::: Supplied data :::

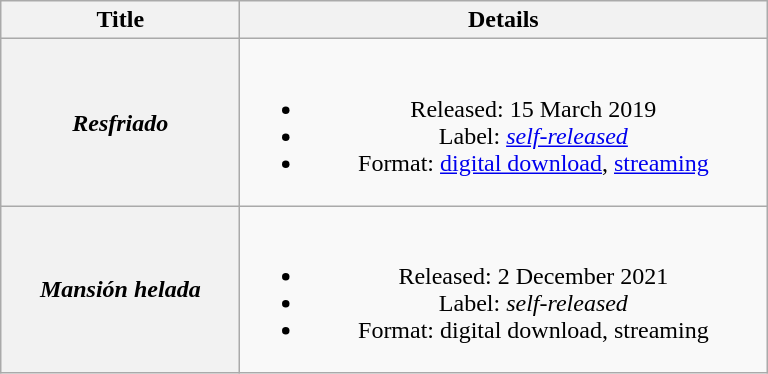
Released: 2 December 2021Label: self-releasedFormat: digital download, streaming (504, 290)
Released: 15 March 2019Label: self-releasedFormat: digital download, streaming (504, 122)
Details (504, 20)
Resfriado (120, 122)
Title (120, 20)
Mansión helada (120, 290)
Capture the cell that displays the provided text and extract its (x, y) central coordinate. 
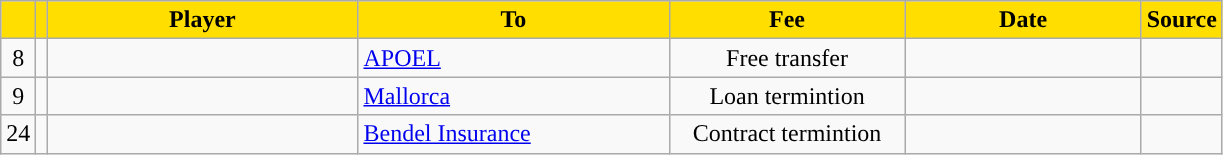
Player (202, 20)
Fee (787, 20)
Date (1023, 20)
9 (18, 96)
Mallorca (514, 96)
Free transfer (787, 58)
Bendel Insurance (514, 134)
To (514, 20)
Contract termintion (787, 134)
Source (1182, 20)
Loan termintion (787, 96)
APOEL (514, 58)
8 (18, 58)
24 (18, 134)
Provide the [X, Y] coordinate of the cell's center where the given text is located.  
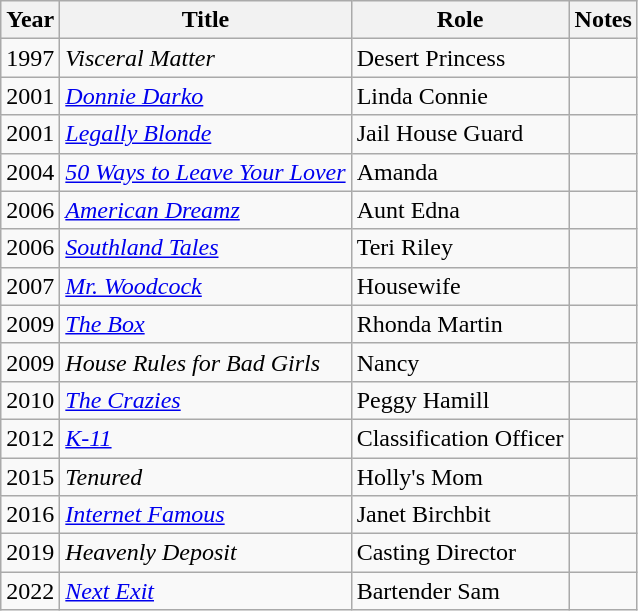
1997 [30, 58]
Janet Birchbit [460, 515]
2012 [30, 438]
2004 [30, 172]
Role [460, 20]
Southland Tales [206, 248]
2010 [30, 400]
American Dreamz [206, 210]
Bartender Sam [460, 591]
Visceral Matter [206, 58]
Peggy Hamill [460, 400]
Tenured [206, 477]
Jail House Guard [460, 134]
Aunt Edna [460, 210]
Nancy [460, 362]
2015 [30, 477]
2007 [30, 286]
Casting Director [460, 553]
Year [30, 20]
50 Ways to Leave Your Lover [206, 172]
Holly's Mom [460, 477]
2019 [30, 553]
The Crazies [206, 400]
Mr. Woodcock [206, 286]
Linda Connie [460, 96]
Notes [603, 20]
2022 [30, 591]
Amanda [460, 172]
Rhonda Martin [460, 324]
2016 [30, 515]
Classification Officer [460, 438]
Legally Blonde [206, 134]
Title [206, 20]
K-11 [206, 438]
The Box [206, 324]
House Rules for Bad Girls [206, 362]
Desert Princess [460, 58]
Housewife [460, 286]
Internet Famous [206, 515]
Teri Riley [460, 248]
Heavenly Deposit [206, 553]
Next Exit [206, 591]
Donnie Darko [206, 96]
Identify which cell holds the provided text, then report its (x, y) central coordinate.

:::

— What to produce —
Copy out every entry above word for word, skipping the pictures.

— Solution to this problem —
Released: 2 December 2021Label: self-releasedFormat: digital download, streaming (504, 290)
Released: 15 March 2019Label: self-releasedFormat: digital download, streaming (504, 122)
Details (504, 20)
Resfriado (120, 122)
Title (120, 20)
Mansión helada (120, 290)
Capture the cell that displays the provided text and extract its (x, y) central coordinate. 
Player (202, 20)
Fee (787, 20)
Date (1023, 20)
9 (18, 96)
Mallorca (514, 96)
Free transfer (787, 58)
Bendel Insurance (514, 134)
To (514, 20)
Contract termintion (787, 134)
Source (1182, 20)
Loan termintion (787, 96)
APOEL (514, 58)
8 (18, 58)
24 (18, 134)
Provide the [X, Y] coordinate of the cell's center where the given text is located.  
1997 [30, 58]
Janet Birchbit [460, 515]
2012 [30, 438]
2004 [30, 172]
Role [460, 20]
Southland Tales [206, 248]
2010 [30, 400]
American Dreamz [206, 210]
Bartender Sam [460, 591]
Visceral Matter [206, 58]
Peggy Hamill [460, 400]
Tenured [206, 477]
Jail House Guard [460, 134]
Aunt Edna [460, 210]
Nancy [460, 362]
2015 [30, 477]
2007 [30, 286]
Casting Director [460, 553]
Year [30, 20]
50 Ways to Leave Your Lover [206, 172]
Holly's Mom [460, 477]
2019 [30, 553]
The Crazies [206, 400]
Mr. Woodcock [206, 286]
Linda Connie [460, 96]
Notes [603, 20]
2022 [30, 591]
Amanda [460, 172]
Rhonda Martin [460, 324]
2016 [30, 515]
Classification Officer [460, 438]
Legally Blonde [206, 134]
Title [206, 20]
K-11 [206, 438]
The Box [206, 324]
House Rules for Bad Girls [206, 362]
Desert Princess [460, 58]
Housewife [460, 286]
Internet Famous [206, 515]
Teri Riley [460, 248]
Heavenly Deposit [206, 553]
Next Exit [206, 591]
Donnie Darko [206, 96]
Identify which cell holds the provided text, then report its (x, y) central coordinate.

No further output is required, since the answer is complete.